#### REQUIRED WORK
Go through the entries below and return every line that contains "black".

#### SUPPLIED ENTRIES
• • • • • • •

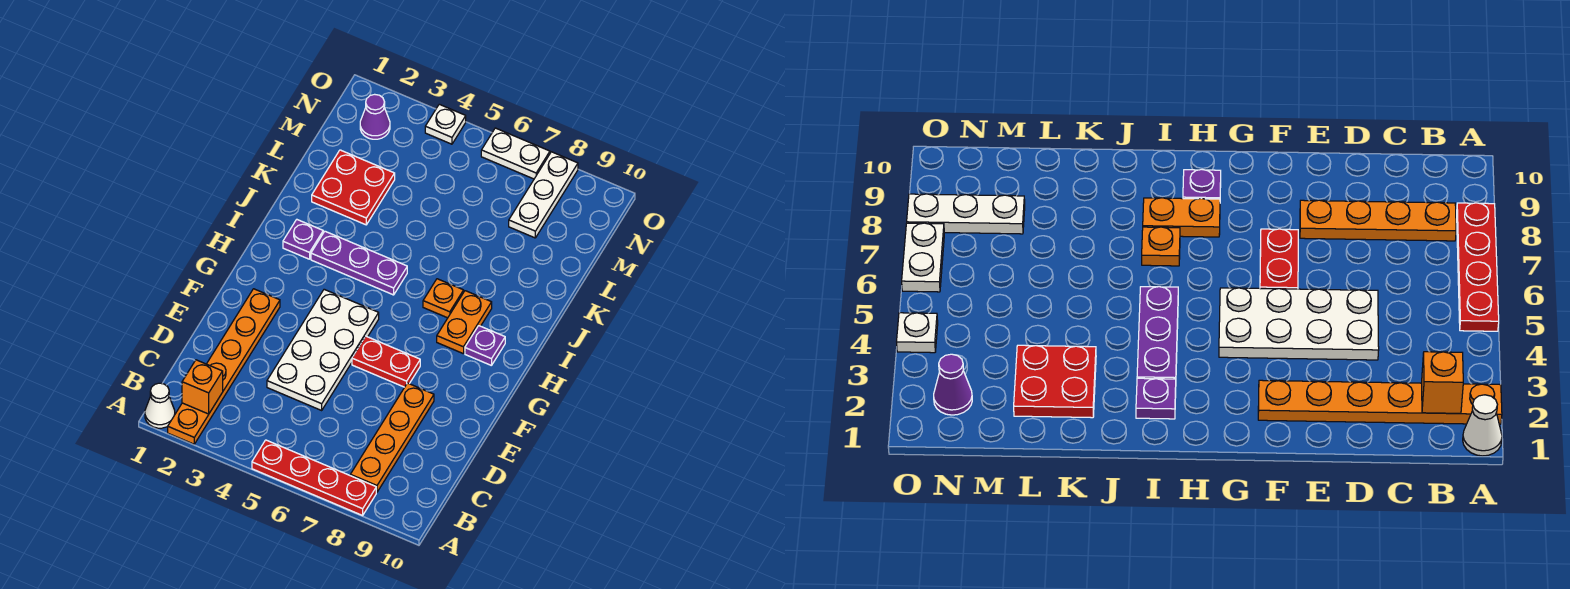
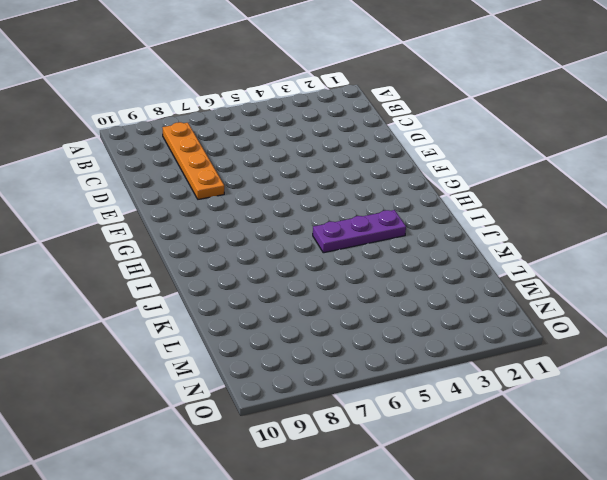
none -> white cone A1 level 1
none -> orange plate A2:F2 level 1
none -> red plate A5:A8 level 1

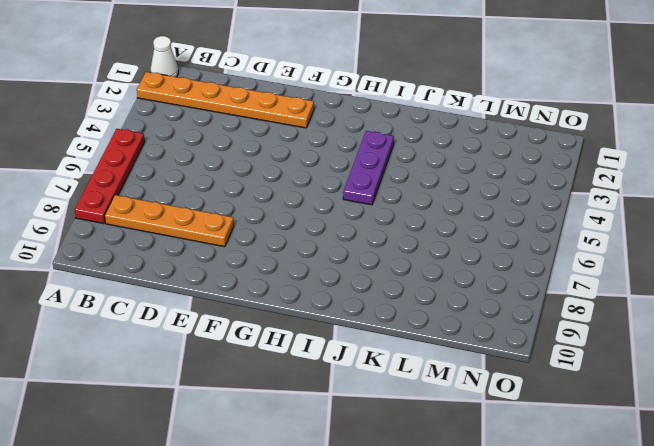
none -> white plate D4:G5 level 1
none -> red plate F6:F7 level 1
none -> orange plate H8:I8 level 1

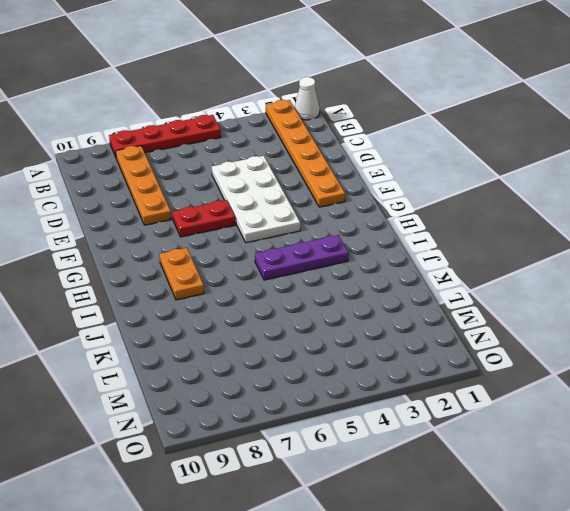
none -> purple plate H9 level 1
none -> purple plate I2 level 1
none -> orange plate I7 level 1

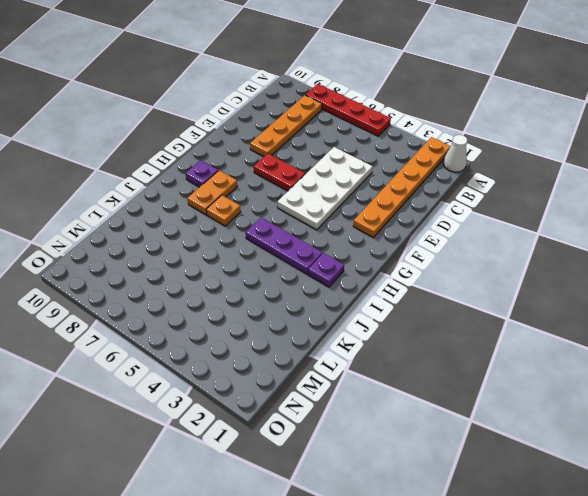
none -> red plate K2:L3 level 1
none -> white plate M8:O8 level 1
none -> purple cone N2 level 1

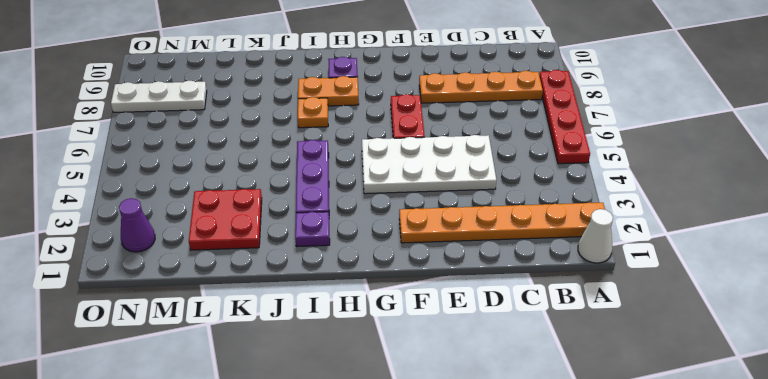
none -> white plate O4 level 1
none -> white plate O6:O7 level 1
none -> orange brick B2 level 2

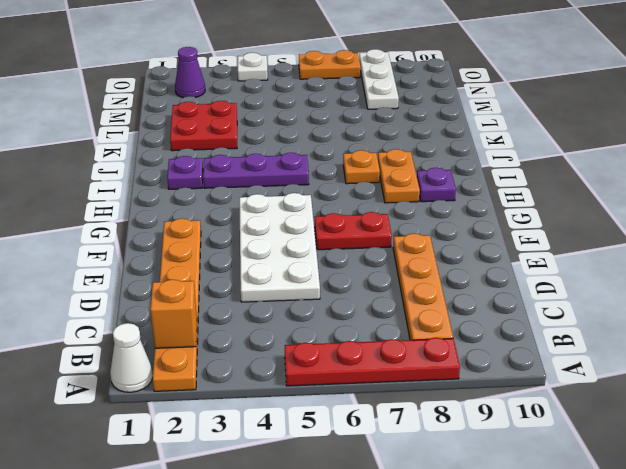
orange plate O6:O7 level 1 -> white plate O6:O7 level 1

• • • • • • •

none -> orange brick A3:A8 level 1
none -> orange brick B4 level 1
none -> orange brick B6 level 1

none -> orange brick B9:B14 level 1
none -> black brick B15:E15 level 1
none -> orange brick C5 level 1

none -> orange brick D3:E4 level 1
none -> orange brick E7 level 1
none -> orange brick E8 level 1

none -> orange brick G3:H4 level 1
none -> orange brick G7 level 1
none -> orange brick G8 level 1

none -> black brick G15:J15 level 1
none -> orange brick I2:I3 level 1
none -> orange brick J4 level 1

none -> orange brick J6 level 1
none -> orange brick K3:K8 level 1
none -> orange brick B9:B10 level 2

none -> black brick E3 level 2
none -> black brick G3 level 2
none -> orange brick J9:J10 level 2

• • • • • • •

#### WRITTEN ANSWER
none -> black brick B15:E15 level 1
none -> black brick G15:J15 level 1
none -> black brick E3 level 2
none -> black brick G3 level 2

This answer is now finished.